### [Task to carry out]
Please copy out every line of the listing below in which the word "missing" appears.

______________________________

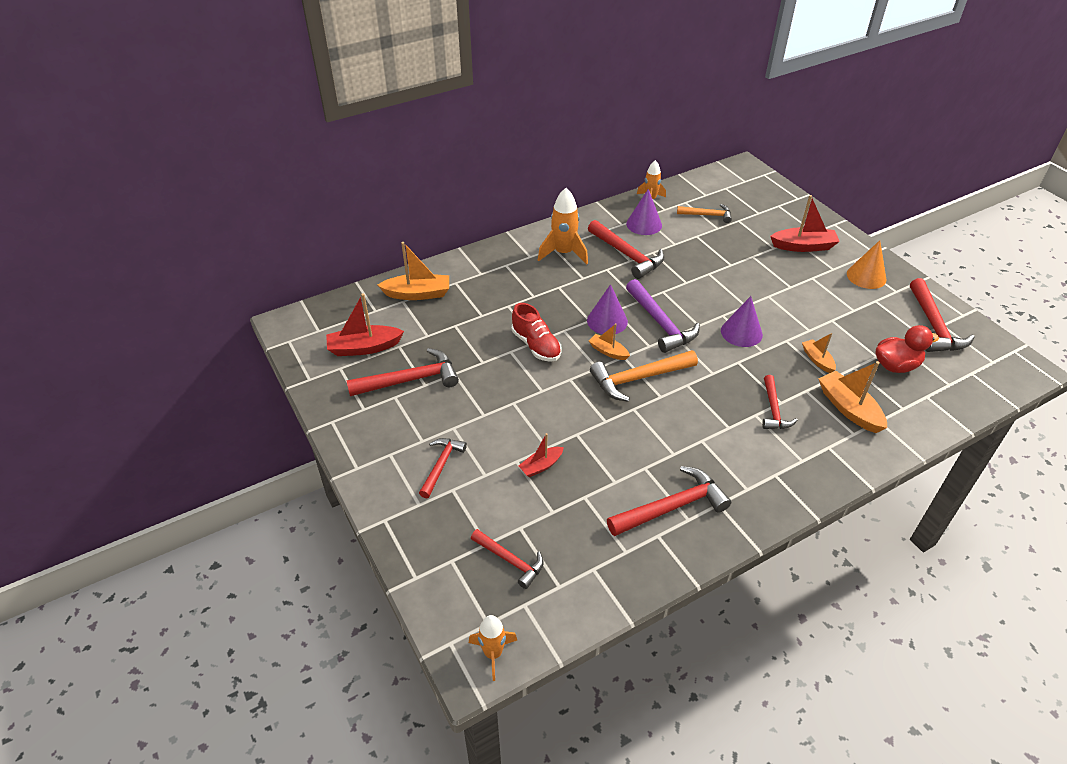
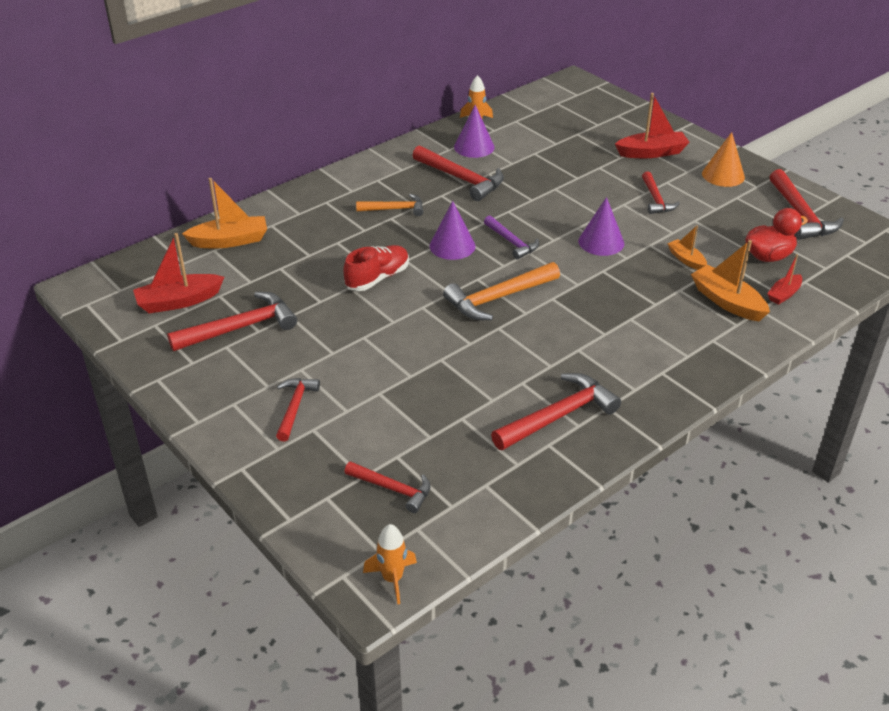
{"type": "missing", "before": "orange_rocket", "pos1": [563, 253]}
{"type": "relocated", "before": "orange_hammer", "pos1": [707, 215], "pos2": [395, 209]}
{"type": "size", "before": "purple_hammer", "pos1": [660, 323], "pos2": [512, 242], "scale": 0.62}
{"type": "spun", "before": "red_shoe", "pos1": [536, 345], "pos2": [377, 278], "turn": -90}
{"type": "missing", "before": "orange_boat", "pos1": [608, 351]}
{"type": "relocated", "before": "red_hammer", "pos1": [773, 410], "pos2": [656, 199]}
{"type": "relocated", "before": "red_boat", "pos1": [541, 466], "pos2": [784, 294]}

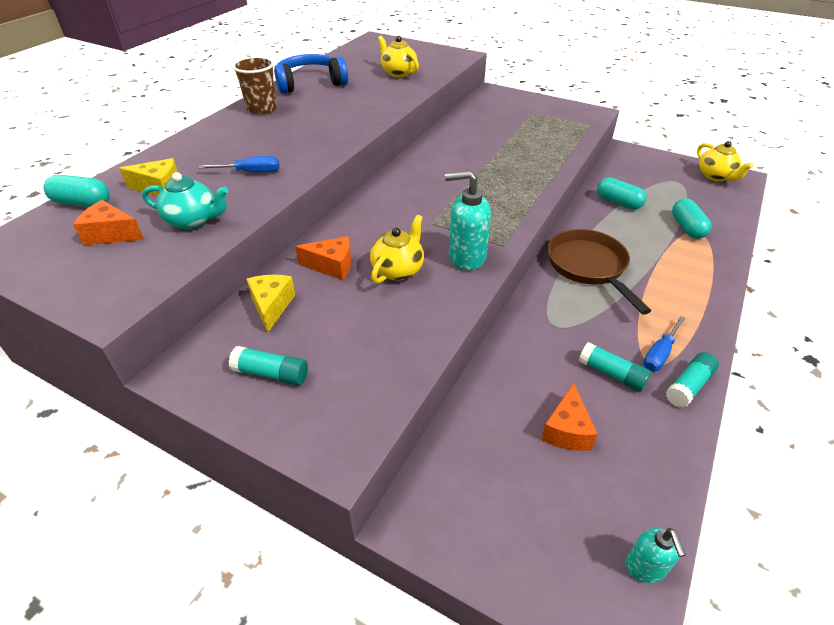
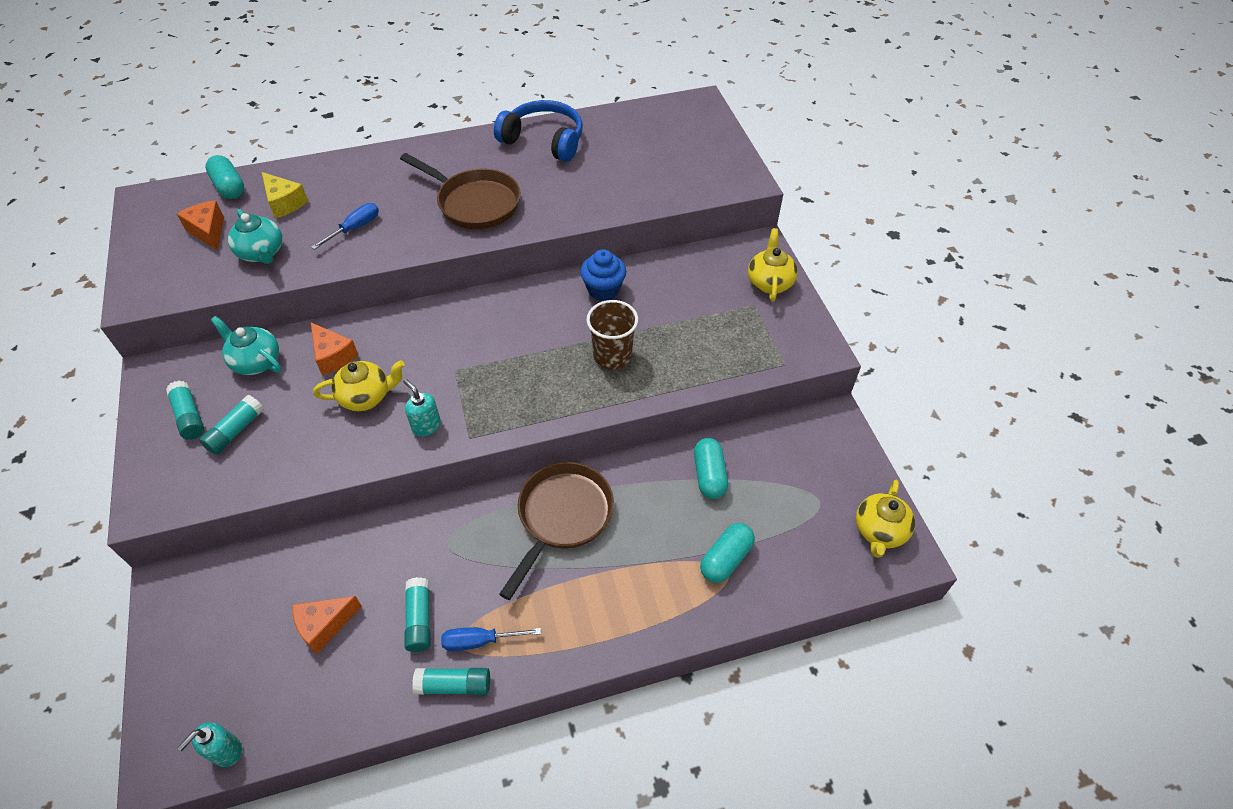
{"type": "relocated", "before": "yellow_teapot", "pos1": [398, 73], "pos2": [769, 282]}
{"type": "relocated", "before": "brown_cup", "pos1": [262, 109], "pos2": [612, 356]}
{"type": "spun", "before": "blue_screwdriver", "pos1": [251, 172], "pos2": [355, 228], "turn": -90}
{"type": "size", "before": "turquoise_soap_dispenser", "pos1": [466, 257], "pos2": [426, 426], "scale": 0.61}
{"type": "exchanged", "before": "yellow_cheese", "after": "turquoise_teapot", "pos1": [271, 306], "pos2": [256, 361]}
{"type": "appeared", "after": "brown_pan", "pos2": [474, 203]}
{"type": "appeared", "after": "blue_cupcake", "pos2": [603, 290]}
{"type": "appeared", "after": "turquoise_glue_stick", "pos2": [236, 431]}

______________________________

### [Response]
{"type": "missing", "before": "orange_rocket", "pos1": [563, 253]}
{"type": "missing", "before": "orange_boat", "pos1": [608, 351]}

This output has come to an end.